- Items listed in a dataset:
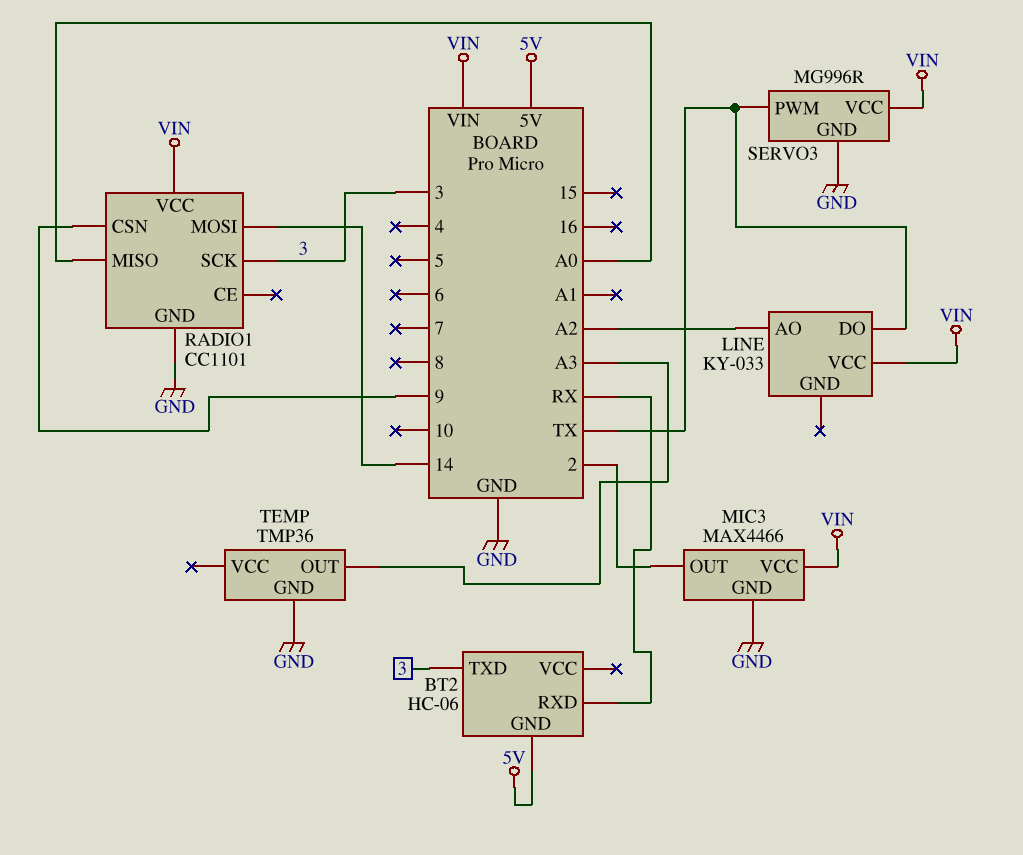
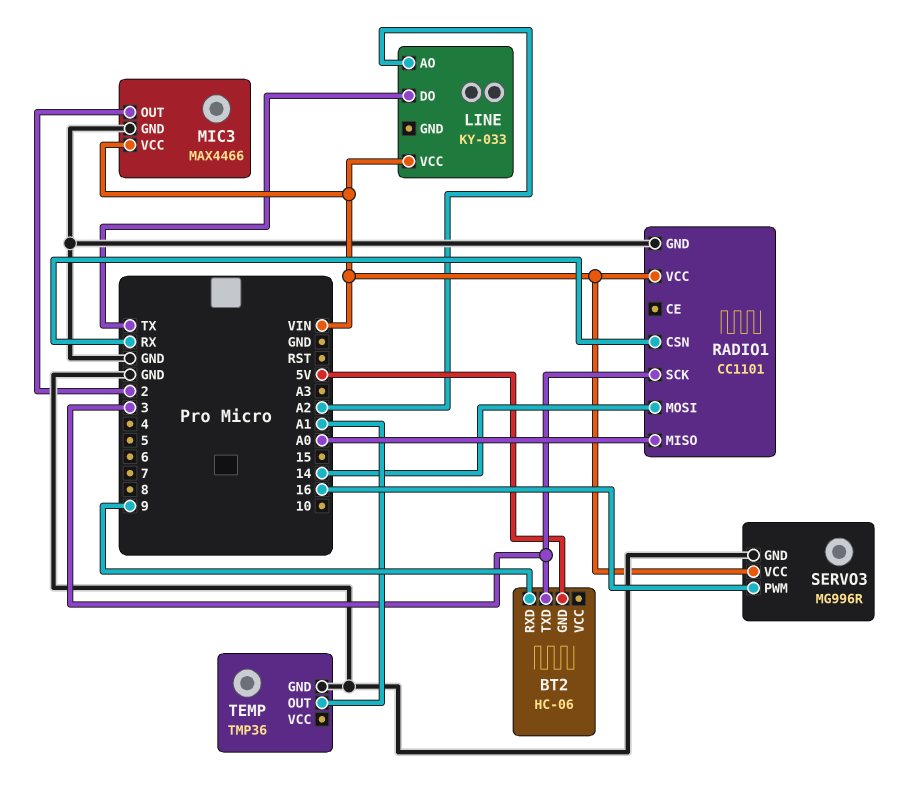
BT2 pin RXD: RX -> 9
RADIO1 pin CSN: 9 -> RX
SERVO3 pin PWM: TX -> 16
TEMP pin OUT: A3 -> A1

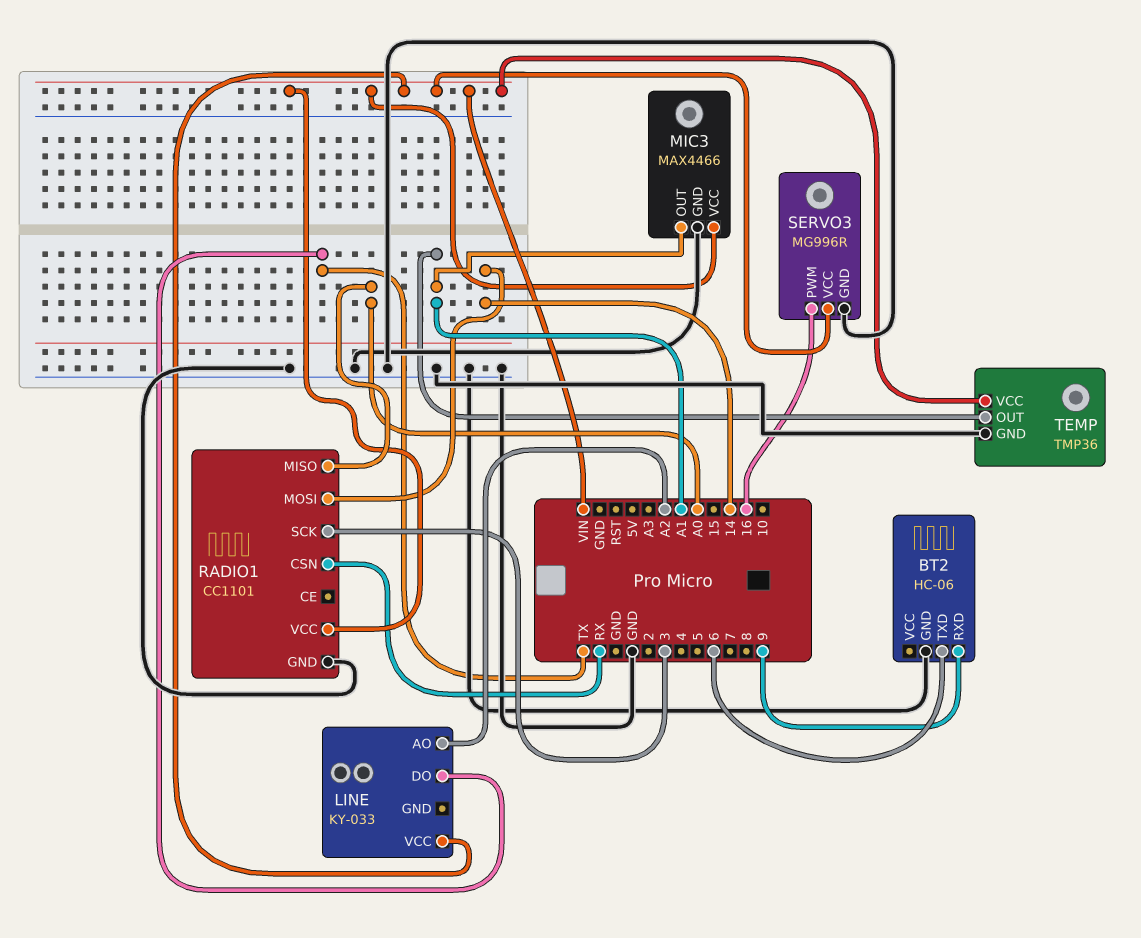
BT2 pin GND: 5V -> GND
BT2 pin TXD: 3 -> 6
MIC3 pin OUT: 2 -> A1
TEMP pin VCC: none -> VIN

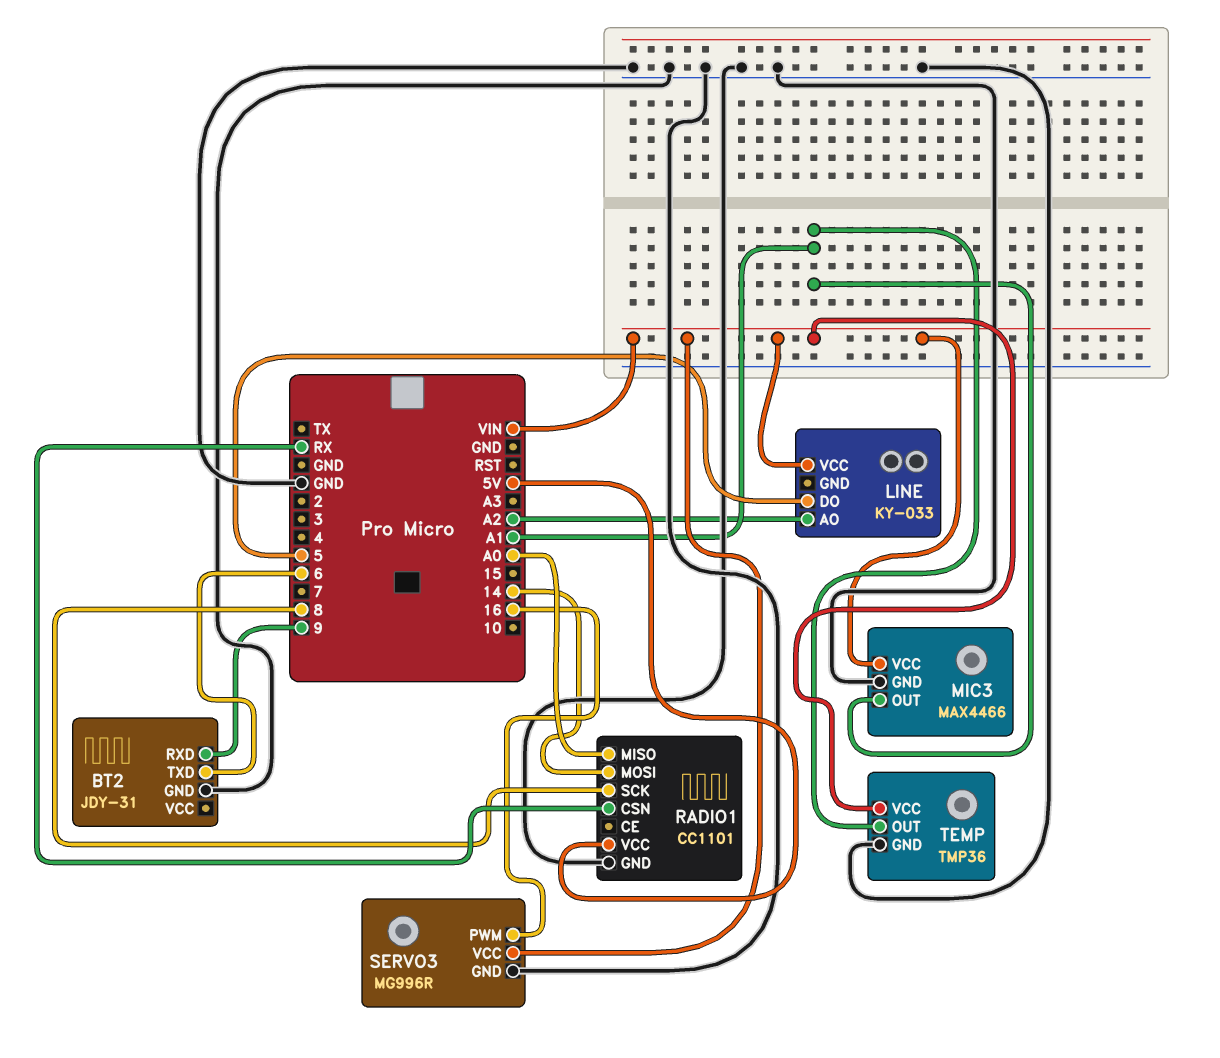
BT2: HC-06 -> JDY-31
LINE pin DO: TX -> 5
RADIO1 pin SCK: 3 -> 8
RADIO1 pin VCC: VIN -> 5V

- ASSIGNMENT:
Retype each entry above character for character; pictures stay out.

- OUTPUT BELOW:
BT2 pin RXD: RX -> 9
RADIO1 pin CSN: 9 -> RX
SERVO3 pin PWM: TX -> 16
TEMP pin OUT: A3 -> A1

BT2 pin GND: 5V -> GND
BT2 pin TXD: 3 -> 6
MIC3 pin OUT: 2 -> A1
TEMP pin VCC: none -> VIN

BT2: HC-06 -> JDY-31
LINE pin DO: TX -> 5
RADIO1 pin SCK: 3 -> 8
RADIO1 pin VCC: VIN -> 5V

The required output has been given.